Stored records
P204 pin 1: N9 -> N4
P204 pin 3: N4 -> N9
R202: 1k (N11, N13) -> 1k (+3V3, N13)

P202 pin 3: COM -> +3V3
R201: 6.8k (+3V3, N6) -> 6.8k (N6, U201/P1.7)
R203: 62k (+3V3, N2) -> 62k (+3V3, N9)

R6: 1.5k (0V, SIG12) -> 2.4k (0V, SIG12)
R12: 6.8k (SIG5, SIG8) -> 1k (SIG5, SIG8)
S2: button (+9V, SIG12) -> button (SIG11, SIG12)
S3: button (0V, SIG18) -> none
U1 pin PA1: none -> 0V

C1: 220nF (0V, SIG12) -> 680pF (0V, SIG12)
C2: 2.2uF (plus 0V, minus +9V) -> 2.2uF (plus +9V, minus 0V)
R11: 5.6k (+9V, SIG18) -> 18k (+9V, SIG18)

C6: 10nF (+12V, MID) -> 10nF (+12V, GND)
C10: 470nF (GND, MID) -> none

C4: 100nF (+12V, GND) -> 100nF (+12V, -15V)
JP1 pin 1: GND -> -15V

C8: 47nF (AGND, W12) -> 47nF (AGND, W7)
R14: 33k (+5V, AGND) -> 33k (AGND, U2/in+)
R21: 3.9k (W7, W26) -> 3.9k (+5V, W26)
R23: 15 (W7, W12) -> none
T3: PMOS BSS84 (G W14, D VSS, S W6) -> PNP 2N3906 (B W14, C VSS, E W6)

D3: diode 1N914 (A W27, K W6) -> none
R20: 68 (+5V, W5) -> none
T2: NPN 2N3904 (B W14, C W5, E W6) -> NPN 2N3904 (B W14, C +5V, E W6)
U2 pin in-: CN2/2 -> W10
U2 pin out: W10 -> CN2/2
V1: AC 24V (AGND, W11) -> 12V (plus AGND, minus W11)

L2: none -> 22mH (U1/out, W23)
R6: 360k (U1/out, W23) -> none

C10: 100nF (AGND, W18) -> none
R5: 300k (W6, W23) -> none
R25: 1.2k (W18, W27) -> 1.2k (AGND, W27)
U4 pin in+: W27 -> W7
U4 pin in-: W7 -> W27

## EXERCISE DIRECTIONS
The output should be exactly the lines above from the line containing "R21: 3.9k (W7, W26) -> 3.9k (+5V, W26)" to the line containing "T2: NPN 2N3904", inclusive, with no other lines.

## SOLUTION
R21: 3.9k (W7, W26) -> 3.9k (+5V, W26)
R23: 15 (W7, W12) -> none
T3: PMOS BSS84 (G W14, D VSS, S W6) -> PNP 2N3906 (B W14, C VSS, E W6)

D3: diode 1N914 (A W27, K W6) -> none
R20: 68 (+5V, W5) -> none
T2: NPN 2N3904 (B W14, C W5, E W6) -> NPN 2N3904 (B W14, C +5V, E W6)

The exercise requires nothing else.